**Exercise instructions**
If a line below contains the string "schottky", return that line.

**Records to use**
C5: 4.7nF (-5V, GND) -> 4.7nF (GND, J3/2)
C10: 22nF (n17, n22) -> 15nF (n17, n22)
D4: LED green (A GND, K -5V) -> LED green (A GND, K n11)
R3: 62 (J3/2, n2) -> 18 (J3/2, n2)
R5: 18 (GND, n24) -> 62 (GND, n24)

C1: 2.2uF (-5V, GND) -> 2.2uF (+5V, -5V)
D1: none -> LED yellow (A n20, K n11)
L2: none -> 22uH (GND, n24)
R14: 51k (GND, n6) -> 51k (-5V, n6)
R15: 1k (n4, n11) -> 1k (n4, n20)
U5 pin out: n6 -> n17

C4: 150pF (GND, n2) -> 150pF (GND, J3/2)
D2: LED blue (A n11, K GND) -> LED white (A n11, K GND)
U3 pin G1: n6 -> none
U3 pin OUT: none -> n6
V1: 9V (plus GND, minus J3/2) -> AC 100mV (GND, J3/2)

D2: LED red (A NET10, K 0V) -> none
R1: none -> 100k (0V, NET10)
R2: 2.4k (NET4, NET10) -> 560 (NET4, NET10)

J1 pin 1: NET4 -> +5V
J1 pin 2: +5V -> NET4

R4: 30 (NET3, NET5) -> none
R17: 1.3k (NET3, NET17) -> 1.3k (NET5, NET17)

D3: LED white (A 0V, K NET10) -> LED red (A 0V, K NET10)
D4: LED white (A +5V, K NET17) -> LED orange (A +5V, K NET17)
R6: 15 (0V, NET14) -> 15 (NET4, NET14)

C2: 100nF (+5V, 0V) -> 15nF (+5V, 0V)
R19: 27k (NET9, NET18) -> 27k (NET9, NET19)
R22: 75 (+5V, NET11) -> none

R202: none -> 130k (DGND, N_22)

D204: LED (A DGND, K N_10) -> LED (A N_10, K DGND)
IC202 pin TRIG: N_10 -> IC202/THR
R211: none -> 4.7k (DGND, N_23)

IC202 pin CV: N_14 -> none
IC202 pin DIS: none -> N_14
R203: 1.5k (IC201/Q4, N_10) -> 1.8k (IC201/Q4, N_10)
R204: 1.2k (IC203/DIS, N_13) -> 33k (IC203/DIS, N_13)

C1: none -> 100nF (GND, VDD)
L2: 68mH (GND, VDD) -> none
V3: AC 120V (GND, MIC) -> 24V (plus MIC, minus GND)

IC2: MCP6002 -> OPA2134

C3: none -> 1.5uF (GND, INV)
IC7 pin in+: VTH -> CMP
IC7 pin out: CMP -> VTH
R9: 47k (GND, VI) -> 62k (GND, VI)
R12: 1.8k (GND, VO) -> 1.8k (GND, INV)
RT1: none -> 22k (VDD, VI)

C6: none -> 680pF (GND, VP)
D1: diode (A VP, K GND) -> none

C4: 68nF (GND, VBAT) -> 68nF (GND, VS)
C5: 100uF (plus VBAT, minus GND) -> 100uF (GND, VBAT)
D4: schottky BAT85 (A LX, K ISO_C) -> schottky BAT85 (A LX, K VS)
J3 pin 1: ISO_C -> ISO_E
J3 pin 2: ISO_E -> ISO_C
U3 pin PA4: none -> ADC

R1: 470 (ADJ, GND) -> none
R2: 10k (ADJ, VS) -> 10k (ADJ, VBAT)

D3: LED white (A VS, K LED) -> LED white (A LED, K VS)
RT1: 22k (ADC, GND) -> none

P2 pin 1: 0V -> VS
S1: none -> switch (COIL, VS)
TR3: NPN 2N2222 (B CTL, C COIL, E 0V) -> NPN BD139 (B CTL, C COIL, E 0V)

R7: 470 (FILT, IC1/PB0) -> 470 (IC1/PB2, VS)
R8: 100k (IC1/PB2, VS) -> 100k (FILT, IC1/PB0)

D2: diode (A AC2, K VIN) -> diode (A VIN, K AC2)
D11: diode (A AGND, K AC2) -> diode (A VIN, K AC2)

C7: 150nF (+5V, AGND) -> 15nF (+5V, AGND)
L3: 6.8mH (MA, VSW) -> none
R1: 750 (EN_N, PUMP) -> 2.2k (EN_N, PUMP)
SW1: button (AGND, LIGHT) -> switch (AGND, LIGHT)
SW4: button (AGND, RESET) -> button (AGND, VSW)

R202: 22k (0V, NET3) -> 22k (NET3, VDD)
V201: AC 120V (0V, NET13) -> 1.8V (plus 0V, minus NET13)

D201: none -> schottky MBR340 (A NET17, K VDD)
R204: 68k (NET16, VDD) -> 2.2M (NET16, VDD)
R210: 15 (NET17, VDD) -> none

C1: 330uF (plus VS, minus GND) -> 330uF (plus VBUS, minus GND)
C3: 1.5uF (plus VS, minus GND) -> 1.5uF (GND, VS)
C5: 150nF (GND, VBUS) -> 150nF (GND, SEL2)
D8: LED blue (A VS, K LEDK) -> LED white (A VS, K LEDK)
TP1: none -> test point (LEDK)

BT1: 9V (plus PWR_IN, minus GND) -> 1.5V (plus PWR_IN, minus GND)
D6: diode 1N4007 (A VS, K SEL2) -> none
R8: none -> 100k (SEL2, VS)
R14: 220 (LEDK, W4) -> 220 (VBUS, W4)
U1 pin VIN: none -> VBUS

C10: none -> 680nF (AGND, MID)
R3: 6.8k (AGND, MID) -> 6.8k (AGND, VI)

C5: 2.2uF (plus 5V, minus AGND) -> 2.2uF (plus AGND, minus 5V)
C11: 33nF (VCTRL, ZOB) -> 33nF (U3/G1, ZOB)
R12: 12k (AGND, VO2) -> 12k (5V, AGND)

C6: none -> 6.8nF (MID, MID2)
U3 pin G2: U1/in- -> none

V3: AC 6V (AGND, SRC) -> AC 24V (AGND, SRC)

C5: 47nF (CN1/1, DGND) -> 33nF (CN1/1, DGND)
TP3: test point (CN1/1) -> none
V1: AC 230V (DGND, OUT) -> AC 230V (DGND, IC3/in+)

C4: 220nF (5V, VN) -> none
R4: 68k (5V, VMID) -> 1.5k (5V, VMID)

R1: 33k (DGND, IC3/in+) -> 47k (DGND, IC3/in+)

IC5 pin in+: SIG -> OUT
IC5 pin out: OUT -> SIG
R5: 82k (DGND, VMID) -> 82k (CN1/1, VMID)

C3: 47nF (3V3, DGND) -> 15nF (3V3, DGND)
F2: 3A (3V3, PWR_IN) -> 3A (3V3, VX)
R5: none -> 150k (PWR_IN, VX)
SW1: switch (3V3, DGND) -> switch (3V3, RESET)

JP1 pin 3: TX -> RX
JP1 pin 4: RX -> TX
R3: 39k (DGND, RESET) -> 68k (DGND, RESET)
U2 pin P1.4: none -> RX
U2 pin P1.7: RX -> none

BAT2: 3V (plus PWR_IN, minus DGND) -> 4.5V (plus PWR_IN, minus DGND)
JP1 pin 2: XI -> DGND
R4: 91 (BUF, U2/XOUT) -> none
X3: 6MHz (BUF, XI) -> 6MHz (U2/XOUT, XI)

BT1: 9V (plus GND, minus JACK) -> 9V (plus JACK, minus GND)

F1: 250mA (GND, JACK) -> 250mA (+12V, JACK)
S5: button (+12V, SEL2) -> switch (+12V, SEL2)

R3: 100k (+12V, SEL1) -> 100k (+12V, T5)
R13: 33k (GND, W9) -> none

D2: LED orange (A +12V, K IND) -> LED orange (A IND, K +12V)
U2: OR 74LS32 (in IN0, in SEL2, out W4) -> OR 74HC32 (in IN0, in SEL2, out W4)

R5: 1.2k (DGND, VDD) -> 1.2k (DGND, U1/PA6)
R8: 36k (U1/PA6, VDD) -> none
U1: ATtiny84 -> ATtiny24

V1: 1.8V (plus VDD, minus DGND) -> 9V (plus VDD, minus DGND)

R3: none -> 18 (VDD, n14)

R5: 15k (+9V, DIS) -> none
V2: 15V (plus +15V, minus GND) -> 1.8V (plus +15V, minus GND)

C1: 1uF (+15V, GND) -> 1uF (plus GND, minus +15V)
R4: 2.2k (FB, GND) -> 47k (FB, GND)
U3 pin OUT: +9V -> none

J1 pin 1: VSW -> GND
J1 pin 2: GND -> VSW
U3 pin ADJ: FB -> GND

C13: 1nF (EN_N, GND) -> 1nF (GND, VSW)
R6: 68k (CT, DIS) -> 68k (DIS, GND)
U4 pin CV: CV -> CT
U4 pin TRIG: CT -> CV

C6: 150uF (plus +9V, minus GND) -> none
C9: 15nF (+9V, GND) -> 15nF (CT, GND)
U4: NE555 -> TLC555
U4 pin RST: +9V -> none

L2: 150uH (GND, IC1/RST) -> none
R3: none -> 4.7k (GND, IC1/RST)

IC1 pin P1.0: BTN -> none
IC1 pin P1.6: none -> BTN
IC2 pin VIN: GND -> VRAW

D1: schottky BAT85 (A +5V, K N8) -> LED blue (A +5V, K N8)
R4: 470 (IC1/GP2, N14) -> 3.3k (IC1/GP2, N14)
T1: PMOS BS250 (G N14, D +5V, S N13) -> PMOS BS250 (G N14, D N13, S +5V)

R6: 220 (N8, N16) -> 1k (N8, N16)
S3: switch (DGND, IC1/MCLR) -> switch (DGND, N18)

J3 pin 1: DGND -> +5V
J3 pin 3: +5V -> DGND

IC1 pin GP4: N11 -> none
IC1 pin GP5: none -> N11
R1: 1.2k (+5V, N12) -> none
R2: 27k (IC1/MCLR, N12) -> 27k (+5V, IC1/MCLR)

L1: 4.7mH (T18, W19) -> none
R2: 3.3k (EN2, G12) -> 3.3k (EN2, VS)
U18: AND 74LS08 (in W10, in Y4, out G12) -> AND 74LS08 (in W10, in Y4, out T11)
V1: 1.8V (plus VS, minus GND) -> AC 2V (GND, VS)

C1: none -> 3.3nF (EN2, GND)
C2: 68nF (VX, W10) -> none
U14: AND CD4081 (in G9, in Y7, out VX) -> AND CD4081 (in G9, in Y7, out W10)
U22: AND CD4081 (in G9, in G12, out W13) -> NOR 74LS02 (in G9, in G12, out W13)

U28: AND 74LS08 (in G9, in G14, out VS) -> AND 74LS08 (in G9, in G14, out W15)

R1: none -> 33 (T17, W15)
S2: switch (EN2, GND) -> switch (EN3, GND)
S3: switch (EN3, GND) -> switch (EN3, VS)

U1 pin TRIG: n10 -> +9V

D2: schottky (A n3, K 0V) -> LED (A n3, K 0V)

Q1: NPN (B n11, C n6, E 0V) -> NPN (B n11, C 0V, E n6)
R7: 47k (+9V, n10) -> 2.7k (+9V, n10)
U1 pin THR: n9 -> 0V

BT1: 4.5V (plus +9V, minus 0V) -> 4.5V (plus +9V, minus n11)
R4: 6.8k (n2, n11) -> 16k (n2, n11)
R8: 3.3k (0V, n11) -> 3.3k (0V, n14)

**Expected output**
D4: schottky BAT85 (A LX, K ISO_C) -> schottky BAT85 (A LX, K VS)
D201: none -> schottky MBR340 (A NET17, K VDD)
D1: schottky BAT85 (A +5V, K N8) -> LED blue (A +5V, K N8)
D2: schottky (A n3, K 0V) -> LED (A n3, K 0V)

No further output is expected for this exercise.